**What is required:** Looking through the entries, count each line where the string "pawn" occurs, and write only the total.

Records for this exercise below:

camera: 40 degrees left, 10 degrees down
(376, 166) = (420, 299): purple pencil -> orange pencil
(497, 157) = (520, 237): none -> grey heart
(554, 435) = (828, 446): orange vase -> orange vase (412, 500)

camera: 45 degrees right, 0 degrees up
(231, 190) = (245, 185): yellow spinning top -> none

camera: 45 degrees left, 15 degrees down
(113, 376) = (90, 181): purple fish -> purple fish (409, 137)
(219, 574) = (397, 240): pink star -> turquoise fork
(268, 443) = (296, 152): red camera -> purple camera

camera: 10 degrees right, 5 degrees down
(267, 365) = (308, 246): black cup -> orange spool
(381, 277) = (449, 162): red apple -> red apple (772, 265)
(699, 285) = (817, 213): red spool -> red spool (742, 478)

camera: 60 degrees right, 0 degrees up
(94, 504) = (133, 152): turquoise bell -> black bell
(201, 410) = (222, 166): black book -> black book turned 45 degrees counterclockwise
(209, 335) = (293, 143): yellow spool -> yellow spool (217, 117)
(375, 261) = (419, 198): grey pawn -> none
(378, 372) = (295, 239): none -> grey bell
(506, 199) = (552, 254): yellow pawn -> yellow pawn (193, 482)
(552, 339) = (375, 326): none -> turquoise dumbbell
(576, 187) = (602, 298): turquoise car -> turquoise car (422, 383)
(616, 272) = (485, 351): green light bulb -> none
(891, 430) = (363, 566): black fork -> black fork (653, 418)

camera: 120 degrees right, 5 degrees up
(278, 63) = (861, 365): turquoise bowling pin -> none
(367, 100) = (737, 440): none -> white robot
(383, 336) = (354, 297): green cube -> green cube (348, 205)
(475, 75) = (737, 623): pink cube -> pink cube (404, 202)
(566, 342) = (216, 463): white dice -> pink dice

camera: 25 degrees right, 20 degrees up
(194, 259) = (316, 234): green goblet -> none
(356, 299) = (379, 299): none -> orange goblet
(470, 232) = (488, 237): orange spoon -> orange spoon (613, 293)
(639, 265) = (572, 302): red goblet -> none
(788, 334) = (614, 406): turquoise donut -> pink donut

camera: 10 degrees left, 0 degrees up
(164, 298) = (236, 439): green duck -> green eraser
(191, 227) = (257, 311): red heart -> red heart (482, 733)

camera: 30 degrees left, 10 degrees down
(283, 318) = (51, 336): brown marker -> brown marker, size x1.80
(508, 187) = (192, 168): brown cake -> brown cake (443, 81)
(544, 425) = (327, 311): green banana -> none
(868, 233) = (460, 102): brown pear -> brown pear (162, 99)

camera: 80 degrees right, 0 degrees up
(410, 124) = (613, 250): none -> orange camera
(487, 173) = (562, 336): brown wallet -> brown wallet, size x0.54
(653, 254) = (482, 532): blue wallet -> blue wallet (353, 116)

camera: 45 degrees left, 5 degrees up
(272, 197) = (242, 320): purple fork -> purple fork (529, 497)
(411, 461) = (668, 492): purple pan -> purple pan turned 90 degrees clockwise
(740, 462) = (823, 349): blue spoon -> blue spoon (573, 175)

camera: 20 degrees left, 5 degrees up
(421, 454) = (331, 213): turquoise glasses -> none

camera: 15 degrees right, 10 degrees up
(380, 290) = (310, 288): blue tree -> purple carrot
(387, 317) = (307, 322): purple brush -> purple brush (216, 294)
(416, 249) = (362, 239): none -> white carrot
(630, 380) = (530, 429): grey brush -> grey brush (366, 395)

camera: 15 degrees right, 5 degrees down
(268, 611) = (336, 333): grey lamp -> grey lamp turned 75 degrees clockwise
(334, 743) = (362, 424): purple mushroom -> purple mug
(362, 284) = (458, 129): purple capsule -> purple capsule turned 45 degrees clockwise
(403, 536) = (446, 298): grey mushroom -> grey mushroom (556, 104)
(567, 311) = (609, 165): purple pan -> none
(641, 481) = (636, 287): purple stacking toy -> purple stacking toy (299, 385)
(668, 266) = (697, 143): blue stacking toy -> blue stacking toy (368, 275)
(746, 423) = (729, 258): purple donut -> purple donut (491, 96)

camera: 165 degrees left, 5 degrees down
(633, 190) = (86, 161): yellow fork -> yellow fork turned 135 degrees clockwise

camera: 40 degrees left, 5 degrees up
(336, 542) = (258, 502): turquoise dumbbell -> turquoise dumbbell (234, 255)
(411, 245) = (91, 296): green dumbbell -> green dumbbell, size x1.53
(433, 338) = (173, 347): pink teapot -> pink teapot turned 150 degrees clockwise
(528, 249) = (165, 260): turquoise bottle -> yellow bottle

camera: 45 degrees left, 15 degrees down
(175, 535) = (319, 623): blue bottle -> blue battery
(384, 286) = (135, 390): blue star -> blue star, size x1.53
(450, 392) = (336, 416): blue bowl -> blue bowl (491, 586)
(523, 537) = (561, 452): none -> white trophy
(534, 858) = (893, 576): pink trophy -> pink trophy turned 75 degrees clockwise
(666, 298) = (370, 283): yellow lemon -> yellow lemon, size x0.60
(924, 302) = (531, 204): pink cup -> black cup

End of Records for this exercise.

**Task answer:** 2